## Directions for this task
Apart from the pictures, every line below needs to be reproduced verbatim.
------ Records for the task ------
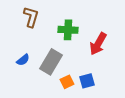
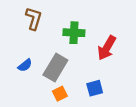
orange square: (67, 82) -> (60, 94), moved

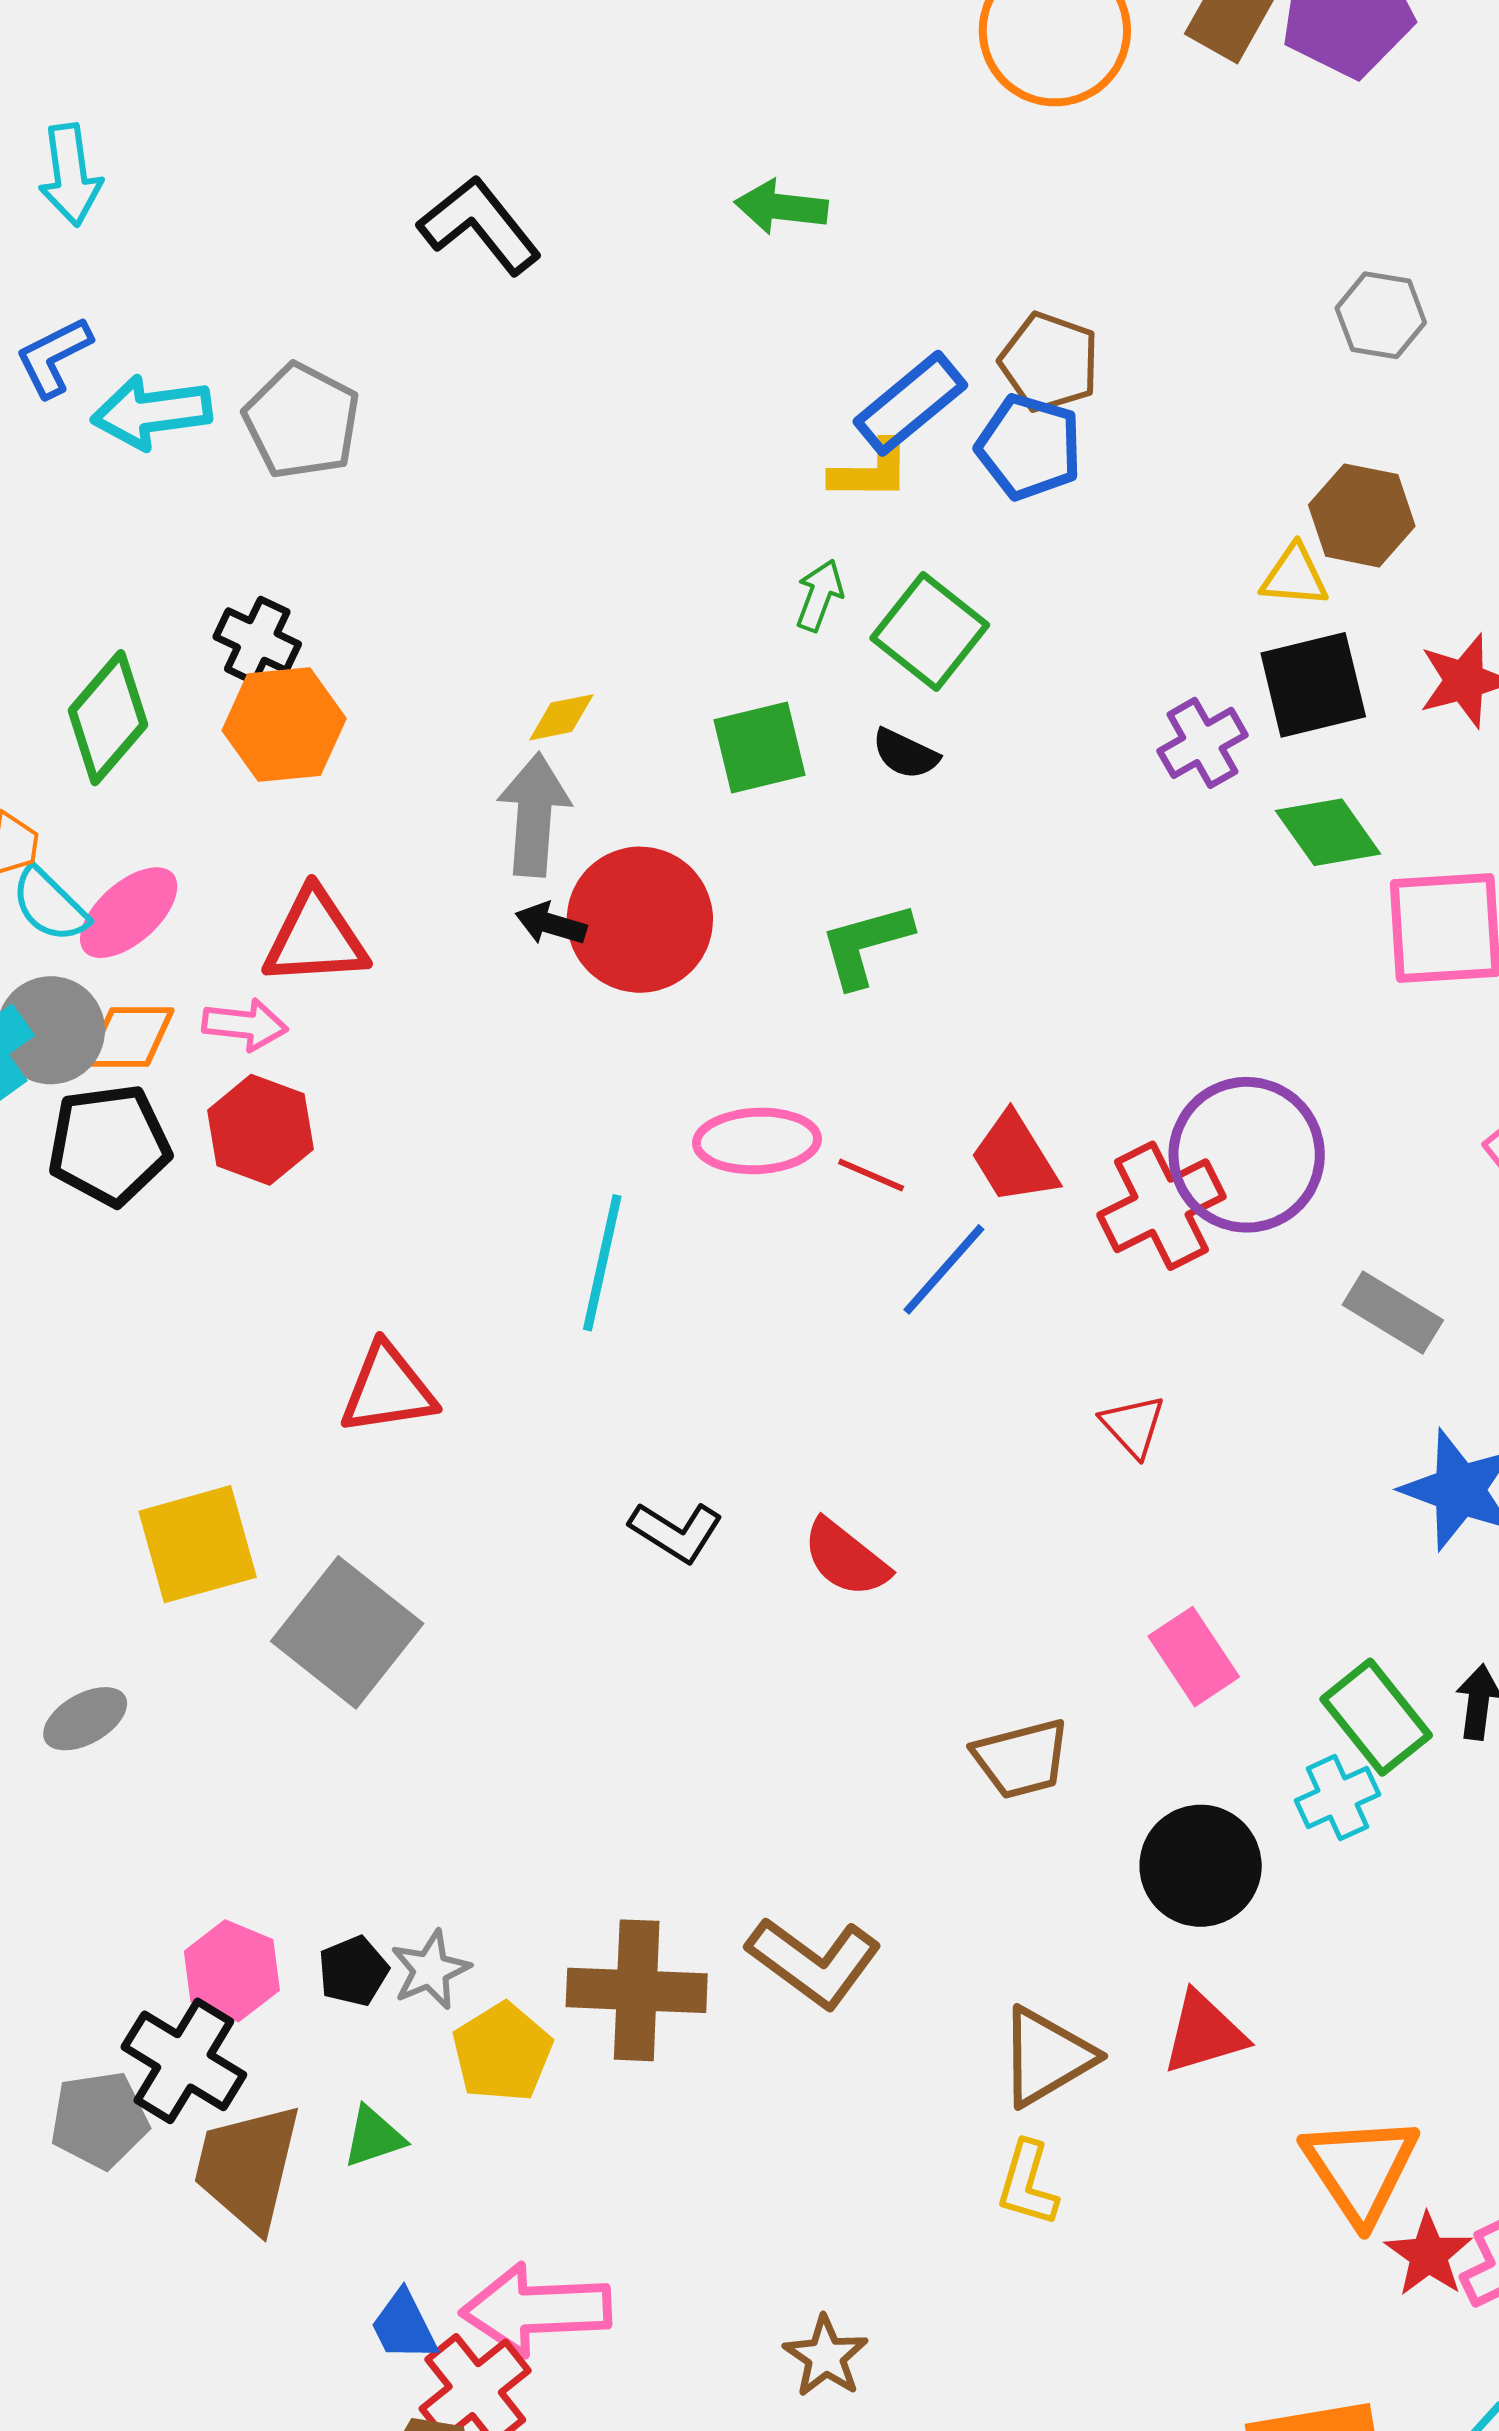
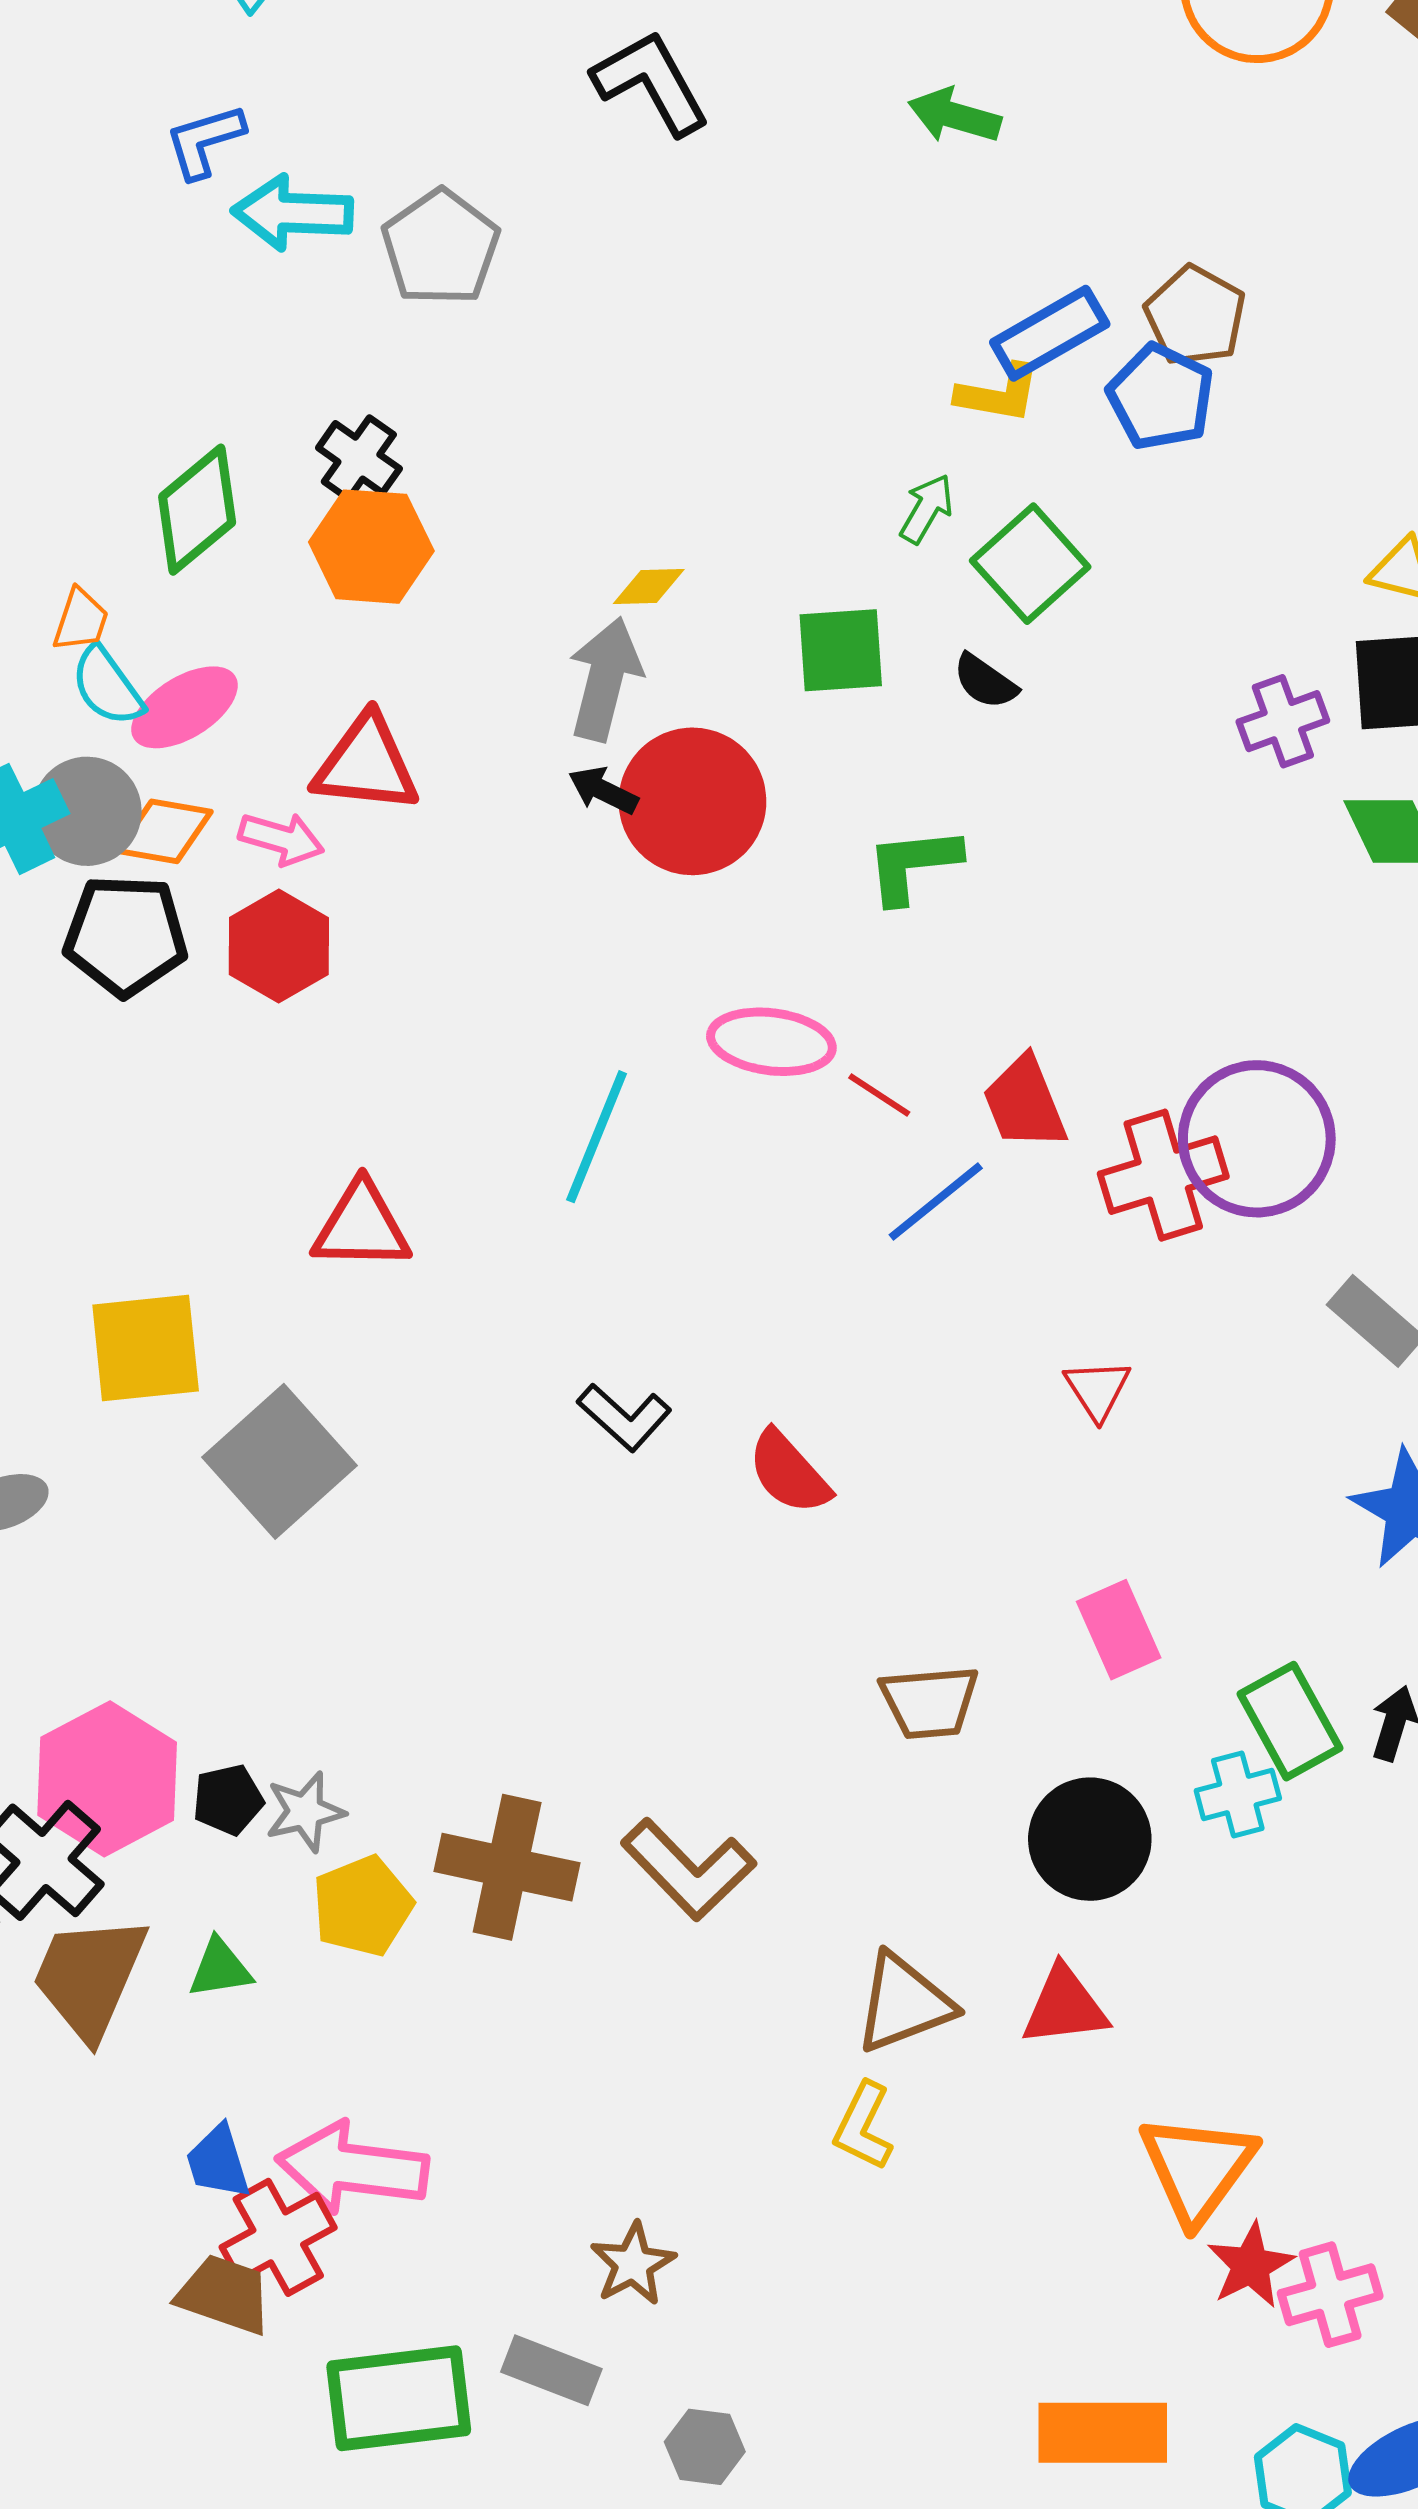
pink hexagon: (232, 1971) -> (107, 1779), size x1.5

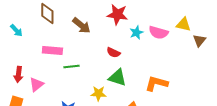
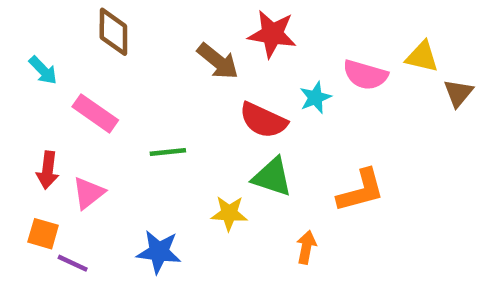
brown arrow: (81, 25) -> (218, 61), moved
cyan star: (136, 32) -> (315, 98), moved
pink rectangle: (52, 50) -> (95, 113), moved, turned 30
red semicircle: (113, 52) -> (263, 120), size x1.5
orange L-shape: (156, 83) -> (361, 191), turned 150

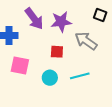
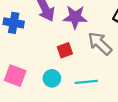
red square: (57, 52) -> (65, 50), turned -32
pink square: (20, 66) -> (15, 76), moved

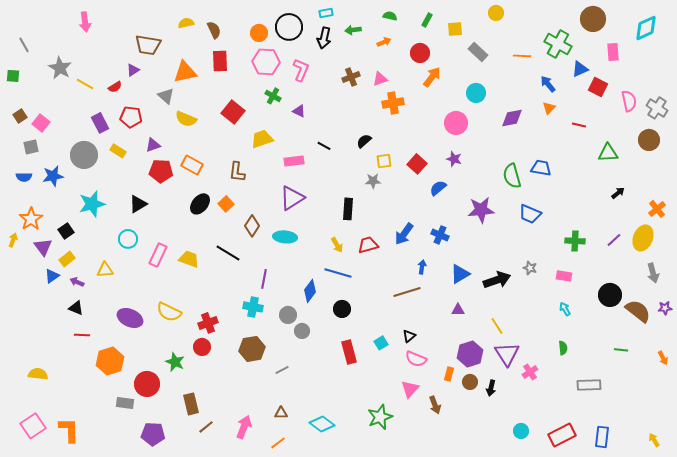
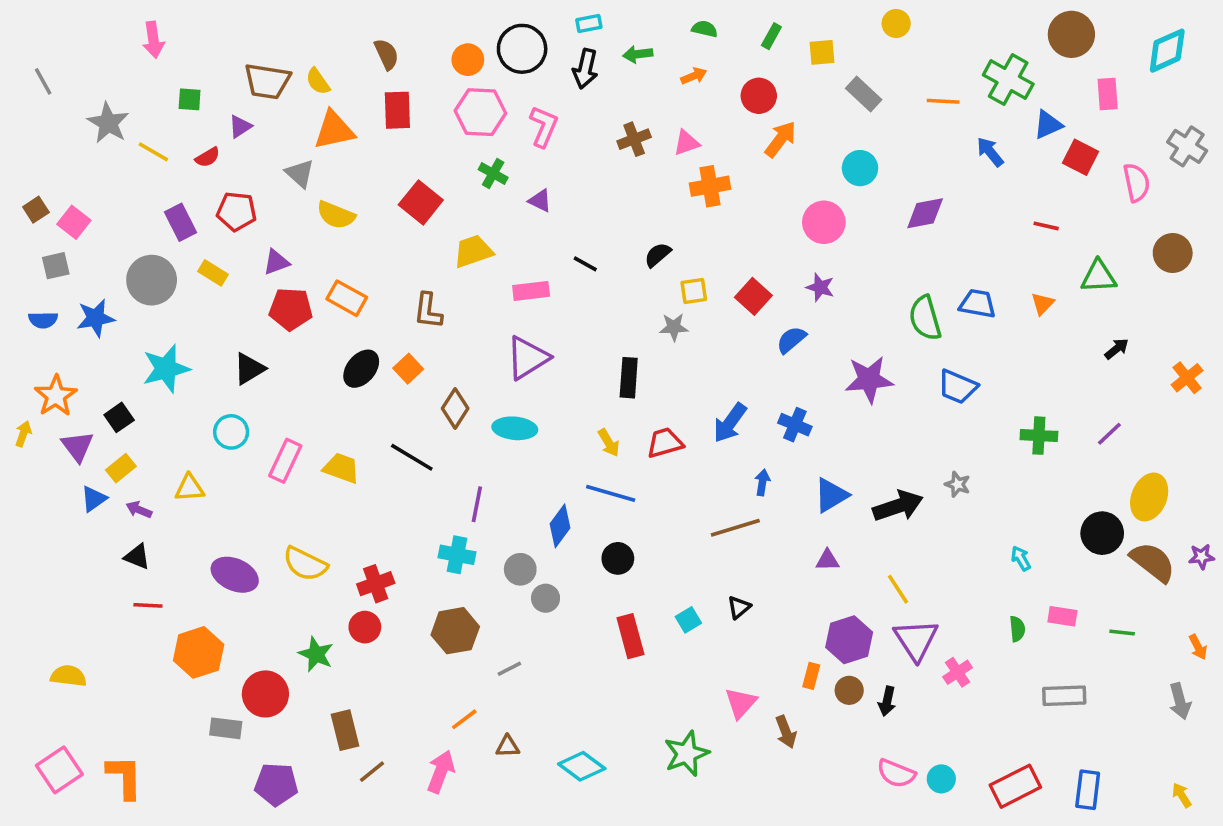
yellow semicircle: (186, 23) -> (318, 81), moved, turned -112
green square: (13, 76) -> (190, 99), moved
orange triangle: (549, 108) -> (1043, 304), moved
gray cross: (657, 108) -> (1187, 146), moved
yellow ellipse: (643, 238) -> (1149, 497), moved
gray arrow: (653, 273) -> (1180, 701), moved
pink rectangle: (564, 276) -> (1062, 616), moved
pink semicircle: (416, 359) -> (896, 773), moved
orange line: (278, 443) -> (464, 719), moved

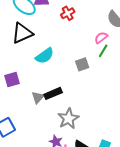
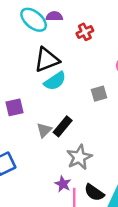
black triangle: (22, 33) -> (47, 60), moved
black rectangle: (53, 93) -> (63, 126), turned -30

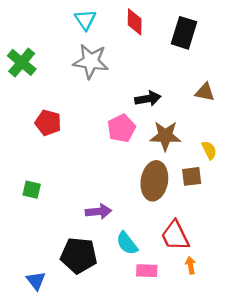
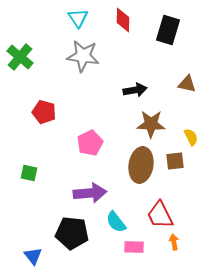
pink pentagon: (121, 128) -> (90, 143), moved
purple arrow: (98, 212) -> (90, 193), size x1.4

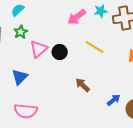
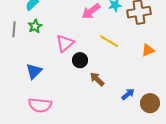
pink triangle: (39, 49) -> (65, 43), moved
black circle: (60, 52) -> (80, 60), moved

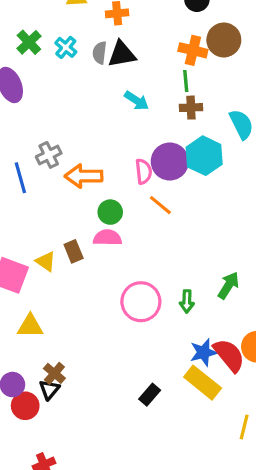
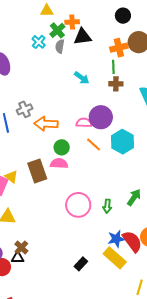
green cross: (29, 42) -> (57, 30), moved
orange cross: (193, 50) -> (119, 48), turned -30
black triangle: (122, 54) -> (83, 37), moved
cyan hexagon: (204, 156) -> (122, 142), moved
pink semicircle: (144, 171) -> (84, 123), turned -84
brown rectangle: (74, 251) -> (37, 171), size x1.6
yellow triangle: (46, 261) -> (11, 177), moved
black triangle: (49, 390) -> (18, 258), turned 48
------
## Finished exercise
orange square: (67, 82) -> (60, 94), moved

pink hexagon: (232, 1971) -> (107, 1779), size x1.5

brown arrow: (81, 25) -> (218, 61), moved
cyan star: (136, 32) -> (315, 98), moved
pink rectangle: (52, 50) -> (95, 113), moved, turned 30
red semicircle: (113, 52) -> (263, 120), size x1.5
orange L-shape: (156, 83) -> (361, 191), turned 150

red square: (57, 52) -> (65, 50), turned -32
pink square: (20, 66) -> (15, 76), moved

yellow semicircle: (186, 23) -> (318, 81), moved, turned -112
green square: (13, 76) -> (190, 99), moved
orange triangle: (549, 108) -> (1043, 304), moved
gray cross: (657, 108) -> (1187, 146), moved
yellow ellipse: (643, 238) -> (1149, 497), moved
gray arrow: (653, 273) -> (1180, 701), moved
pink rectangle: (564, 276) -> (1062, 616), moved
pink semicircle: (416, 359) -> (896, 773), moved
orange line: (278, 443) -> (464, 719), moved

black triangle: (22, 33) -> (47, 60), moved
black rectangle: (53, 93) -> (63, 126), turned -30

pink pentagon: (121, 128) -> (90, 143), moved
purple arrow: (98, 212) -> (90, 193), size x1.4

pink triangle: (39, 49) -> (65, 43), moved
black circle: (60, 52) -> (80, 60), moved

green cross: (29, 42) -> (57, 30), moved
orange cross: (193, 50) -> (119, 48), turned -30
black triangle: (122, 54) -> (83, 37), moved
cyan hexagon: (204, 156) -> (122, 142), moved
pink semicircle: (144, 171) -> (84, 123), turned -84
brown rectangle: (74, 251) -> (37, 171), size x1.6
yellow triangle: (46, 261) -> (11, 177), moved
black triangle: (49, 390) -> (18, 258), turned 48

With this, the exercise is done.